Which lines below contain the string "treble"? Pull out each of them in full.
━━━ Items ━━━
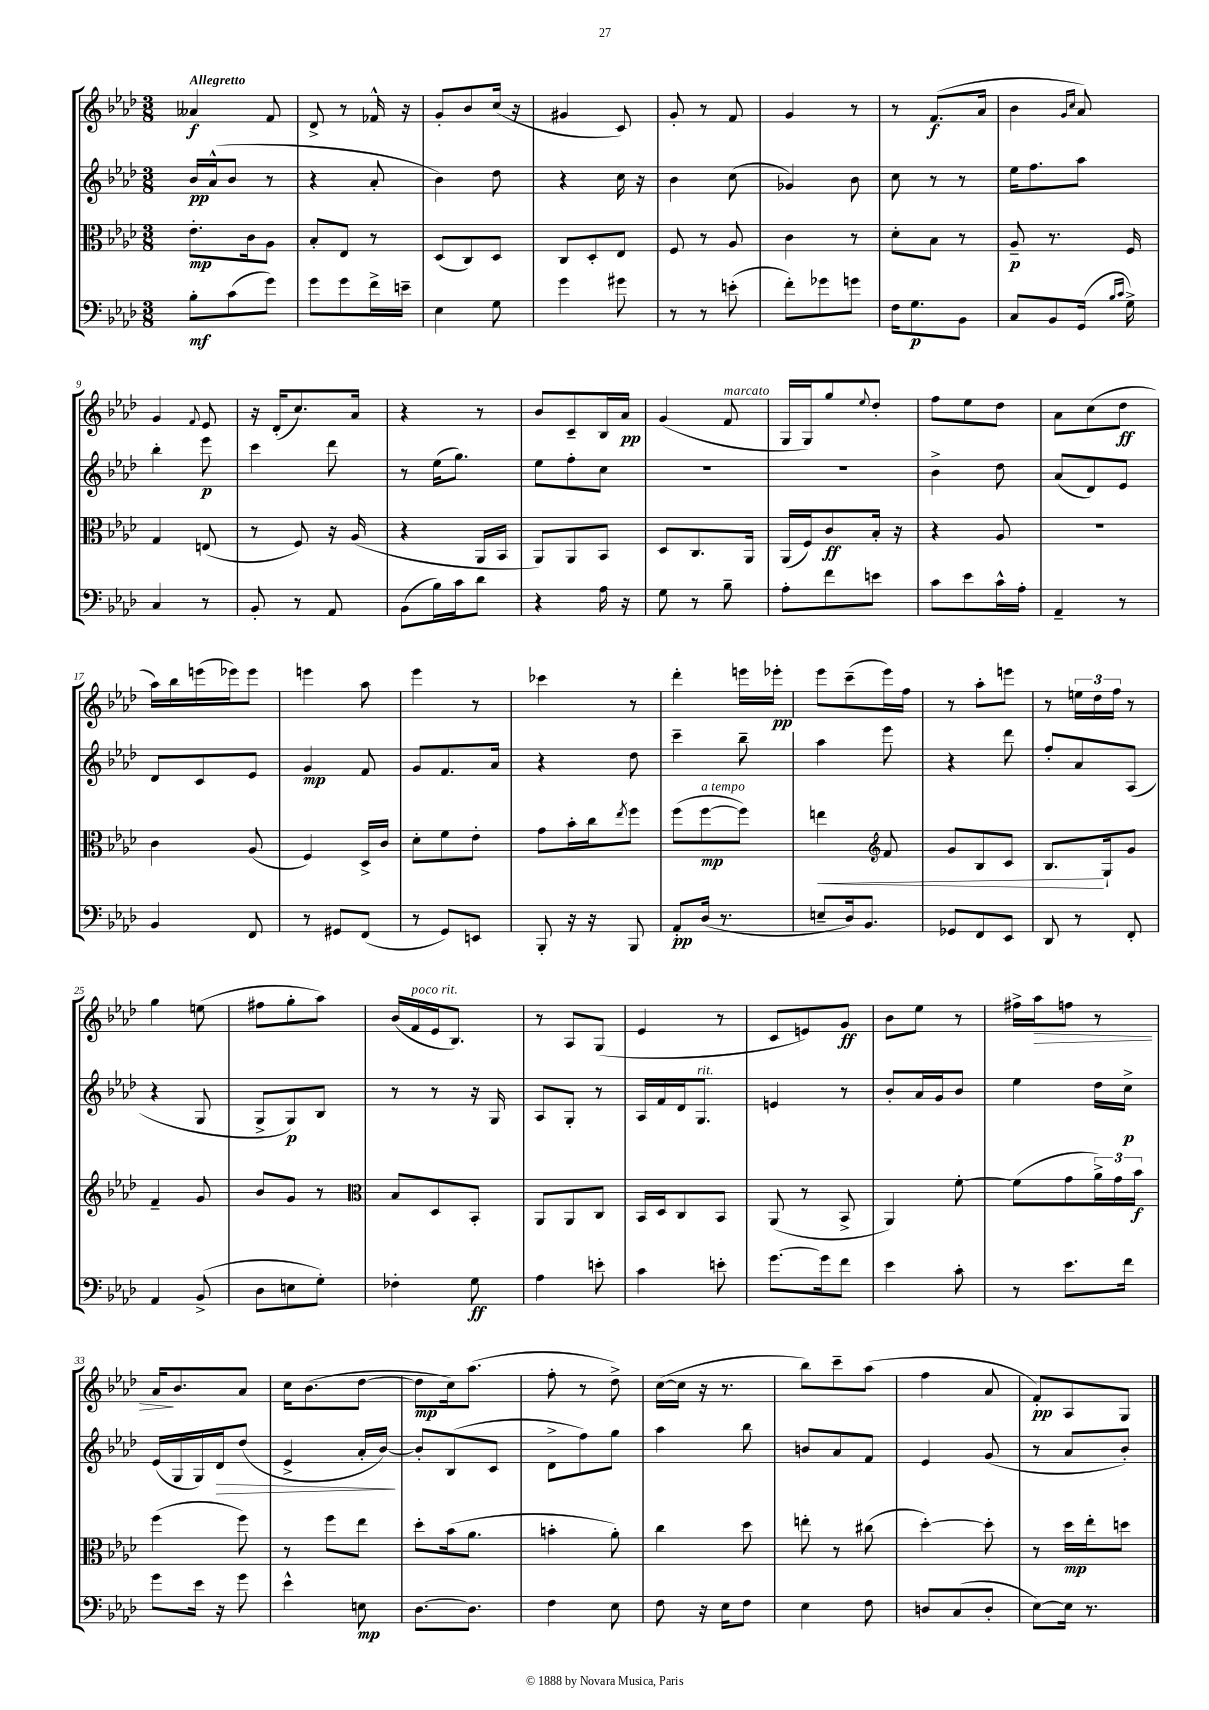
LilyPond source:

<<
\new StaffGroup <<
\new Staff = "s0" {
    \clef treble \key aes \major \numericTimeSignature \time 3/8 \tempo "Allegretto"
    aeses'4\f f'8 |
    des'8-> r8 fes'16-^ r16 |
    g'8-. bes'8 c''16( r16 |
    gis'4 c'8) |
    g'8-. r8 f'8 |
    g'4 r8 |
    r8 f'8.\f( aes'16 |
    bes'4 \grace { g'16 c''16 } aes'8) |
    g'4 \appoggiatura { f'8 } ees'8 |
    r16 des'16-.( c''8.) aes'16 |
    r4 r8 |
    bes'8 c'8-- bes16 aes'16\pp |
    g'4( f'8^\markup { \italic "marcato" } |
    g16 g16) g''8 \appoggiatura { ees''8 } des''8-. |
    f''8 ees''8 des''8 |
    aes'8 c''8( des''8\ff |
    aes''16) bes''16 e'''16( ees'''16) ees'''8 |
    e'''4 aes''8 |
    ees'''4 r8 |
    ces'''4 r8 |
    des'''4-. e'''16 ees'''16-.\pp |
    ees'''8 c'''8--( ees'''16) f''16 |
    r8 aes''8-. e'''8 |
    r8 \tuplet 3/2 { e''16 des''16 f''16 } r8 |
    g''4 e''8( |
    fis''8 g''8-. aes''8) |
    bes'16( f'16^\markup { \italic "poco rit." } ees'16 bes8.) |
    r8 aes8 g8( |
    ees'4 r8 |
    c'8 e'8) g'8\ff |
    bes'8 ees''8 r8 |
    fis''16-> aes''16\> f''8 r8 |
    aes'16\! bes'8. aes'8 |
    c''16 bes'8.( des''8~ |
    des''8\mp c''16) aes''8.( |
    f''8-. r8 des''8->) |
    c''16~( c''16 r16 r8. |
    bes''8) c'''8-- aes''8( |
    f''4 aes'8 |
    f'8-.\pp) aes8 g8 \bar "|." |
}
\new Staff = "s1" {
    \clef treble \key aes \major \numericTimeSignature \time 3/8
    bes'16\pp aes'16-^( bes'8 r8 |
    r4 aes'8-. |
    bes'4) des''8 |
    r4 c''16 r16 |
    bes'4 c''8( |
    ges'4) bes'8 |
    c''8 r8 r8 |
    ees''16 f''8. aes''8 |
    bes''4-. ees'''8\p |
    c'''4 des'''8 |
    r8 ees''16( g''8.) |
    ees''8 f''8-. c''8 |
    R4. |
    R4. |
    bes'4-> des''8 |
    aes'8( des'8) ees'8 |
    des'8 c'8 ees'8 |
    g'4\mp f'8 |
    g'8 f'8. aes'16 |
    r4 des''8 |
    c'''4-- bes''8-- |
    aes''4 ees'''8 |
    r4 des'''8 |
    f''8-. aes'8 aes8( |
    r4 g8 |
    g8-> g8\p) bes8 |
    r8 r8 r16 g16 |
    aes8 g8-. r8 |
    aes16 f'16 des'16 g8.^\markup { \italic "rit." } |
    e'4 r8 |
    bes'8-. aes'16 g'16 bes'8 |
    ees''4 des''16 c''16->\p |
    ees'16( g16 g16) des'16\> des''8( |
    ees'4-> aes'16-. bes'16~\!) |
    bes'8-. bes8( c'8 |
    des'8-> f''8) g''8 |
    aes''4 bes''8 |
    b'8 aes'8 f'8 |
    ees'4 g'8( |
    r8 aes'8 bes'8-.) \bar "|." |
}
\new Staff = "s2" {
    \clef alto \key aes \major \numericTimeSignature \time 3/8
    ees'8.-.\mp c'16 aes8 |
    bes8-. ees8 r8 |
    des8( c8) des8 |
    c8 des8-. ees8 |
    f8 r8 aes8 |
    c'4 r8 |
    des'8-. bes8 r8 |
    aes8--\p r8. f16 |
    g4 e8( |
    r8 f8) r16 aes16( |
    r4 aes,16 bes,16 |
    aes,8) aes,8 bes,8 |
    des8 c8. aes,16 |
    aes,16( f16) c'8\ff bes16-. r16 |
    r4 aes8 |
    R4. |
    c'4 aes8( |
    f4) des16-> c'16 |
    des'8-. f'8 ees'8-. |
    g'8 bes'16-. c''16 \acciaccatura { ees''8 } f''8 |
    f''8( f''8~\mp^\markup { \italic "a tempo" } f''8) |
    e''4\< \clef treble f'8 |
    g'8 bes8 c'8 |
    bes8.\! g16-! g'8 |
    f'4-- g'8 |
    bes'8 g'8 r8 |
    \clef alto bes8 des8 bes,8-. |
    aes,8 aes,8 c8 |
    bes,16 des16 c8 bes,8 |
    aes,8( r8 bes,8-> |
    aes,4) f'8~-. |
    f'8( g'8 \tuplet 3/2 { aes'16->) g'16 bes'16\f } |
    f''4( f''8) |
    r8 f''8 ees''8 |
    des''8-. bes'16( aes'8. |
    b'4-. aes'8-.) |
    c''4 des''8 |
    e''8-. r8 cis''8( |
    des''4~-.) des''8-. |
    r8 des''16\mp ees''16-. d''8 \bar "|." |
}
\new Staff = "s3" {
    \clef bass \key aes \major \numericTimeSignature \time 3/8
    bes8-.\mf c'8( g'8) |
    g'8 g'8 f'16-> e'16-- |
    ees4 g8 |
    g'4 gis'8 |
    r8 r8 e'8-.( |
    f'8-.) ges'8 g'8 |
    f16 g8.\p bes,8 |
    c8 bes,8 g,16( \grace { bes16 c'16 } g16->) |
    c4 r8 |
    bes,8-. r8 aes,8 |
    bes,8( bes16) c'16 des'8 |
    r4 aes16 r16 |
    g8 r8 bes8-- |
    aes8-. f'8 e'8 |
    c'8 ees'8 c'16-^ aes16-. |
    aes,4-- r8 |
    bes,4 f,8 |
    r8 gis,8 f,8( |
    r8 g,8) e,8 |
    bes,,8-. r16 r16 bes,,8 |
    aes,8-.\pp des16( r8. |
    e8-- des16) bes,8. |
    ges,8 f,8 ees,8 |
    des,8 r8 f,8-. |
    aes,4 bes,8->( |
    des8 e8 g8-.) |
    fes4-. g8\ff |
    aes4 e'8-. |
    c'4 e'8-. |
    g'8.~ g'16 f'8 |
    ees'4 c'8-. |
    r8 ees'8. f'16 |
    g'8 ees'16 r16 g'8 |
    ees'4-^ e8\mp |
    des8.~ des8. |
    f4 ees8 |
    f8 r16 ees16 f8 |
    ees4 f8 |
    d8 c8( d8-. |
    ees8~) ees16 r8. \bar "|." |
}
>>
>>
━━━
Output ::
    \clef treble \key aes \major \numericTimeSignature \time 3/8 \tempo "Allegretto"
    \clef treble \key aes \major \numericTimeSignature \time 3/8
    e''4\< \clef treble f'8 |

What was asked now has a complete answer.